(THE EXERCISE):
Rewrite the lines from the one containing "retouched [403, 136]" through the one containing "murmured [715, 590]", inclusive, changing "anchovies" to "sardines" and keeping everything else the same. Give back only those lines.
**** MATERIAL FOR THE TASK
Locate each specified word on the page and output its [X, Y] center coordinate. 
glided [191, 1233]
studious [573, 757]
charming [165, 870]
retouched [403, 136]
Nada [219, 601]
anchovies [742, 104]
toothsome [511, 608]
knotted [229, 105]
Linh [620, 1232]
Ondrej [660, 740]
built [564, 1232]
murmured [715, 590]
********
**** MATERIAL FOR THE TASK
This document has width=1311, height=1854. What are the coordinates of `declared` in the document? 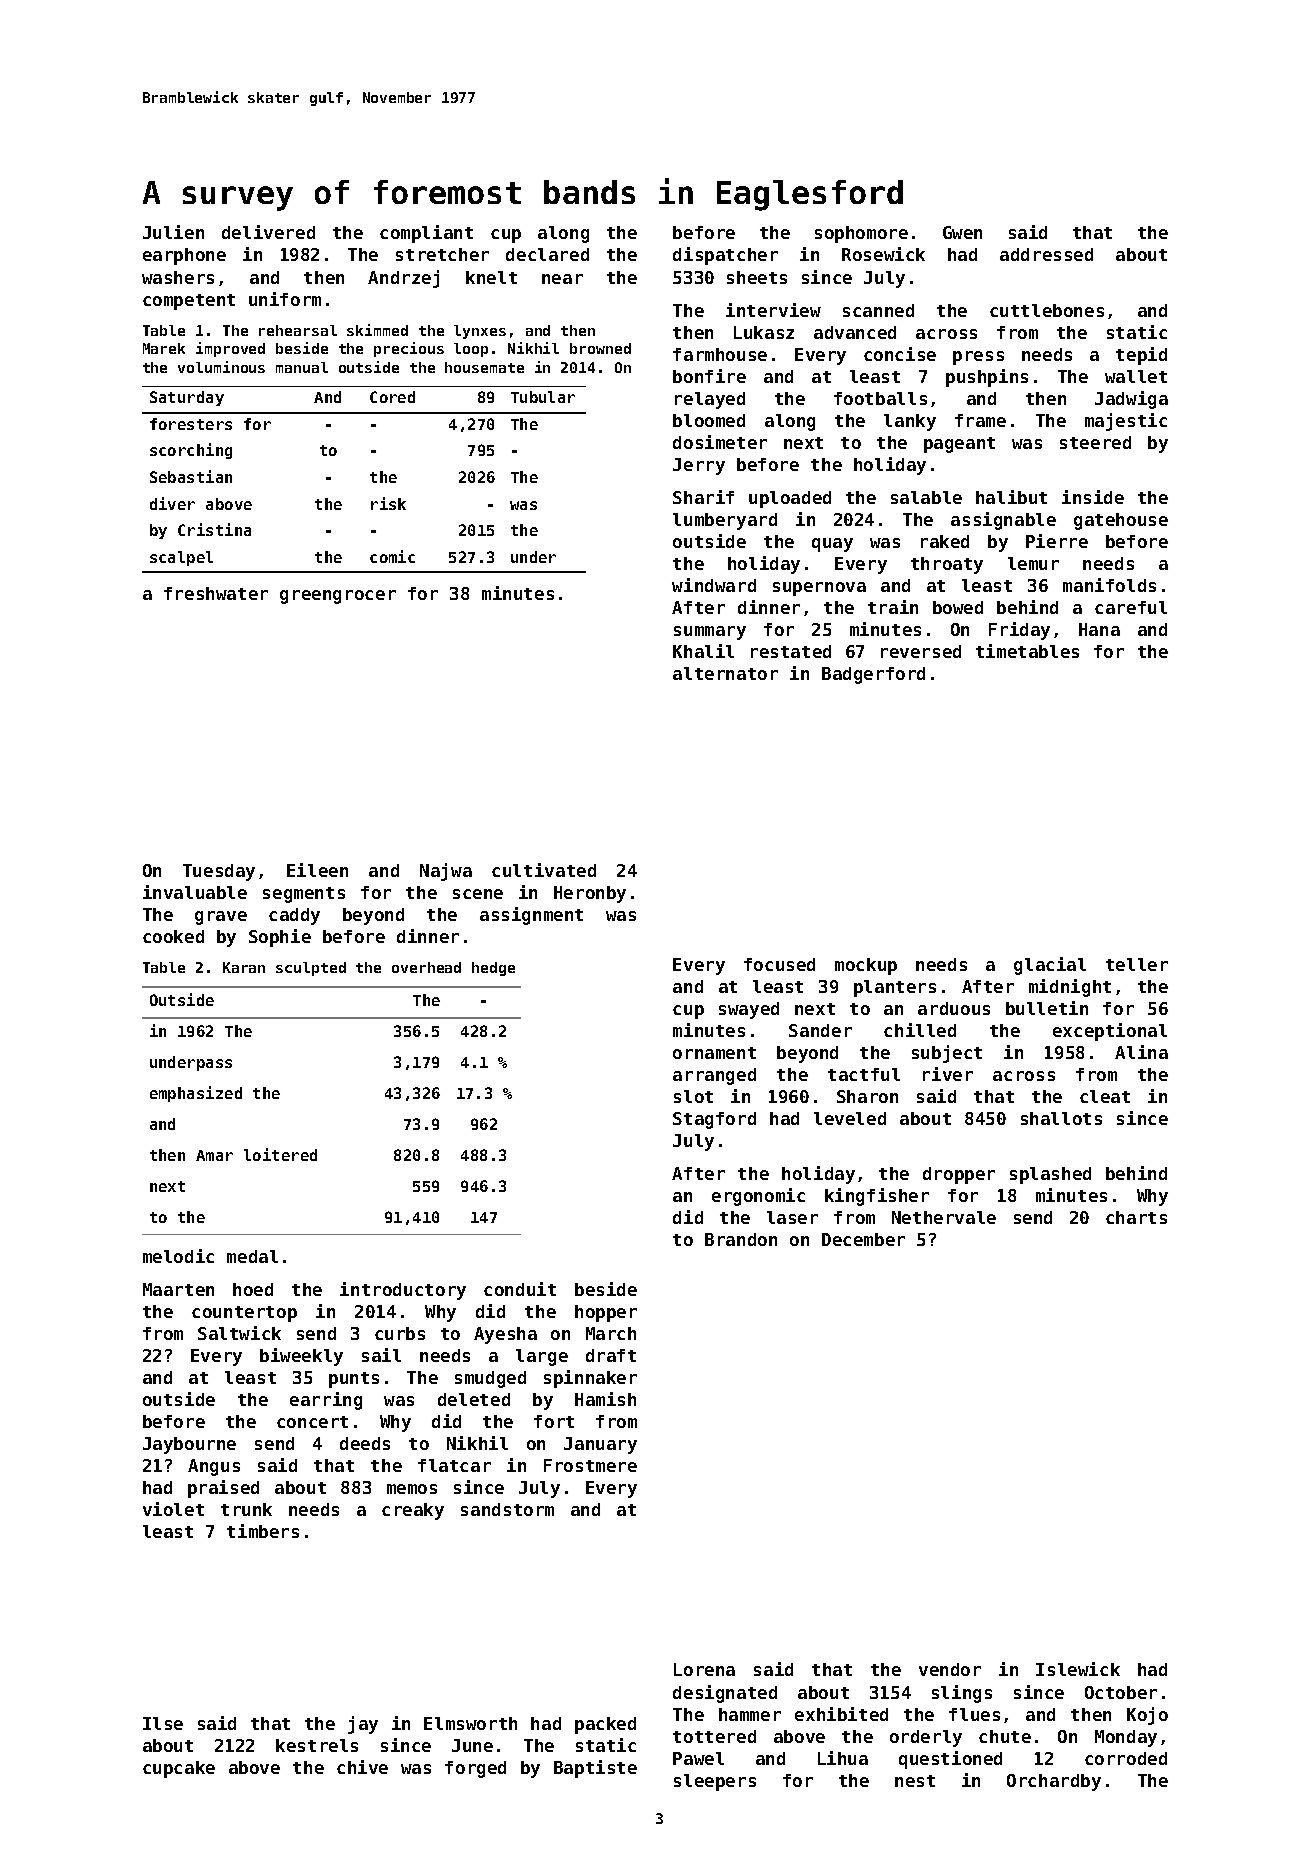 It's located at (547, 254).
********
(RESPONSE TO THIS TASK):
retouched [403, 136]
Nada [219, 601]
sardines [742, 104]
toothsome [511, 608]
knotted [229, 105]
Linh [620, 1232]
Ondrej [660, 740]
built [564, 1232]
murmured [715, 590]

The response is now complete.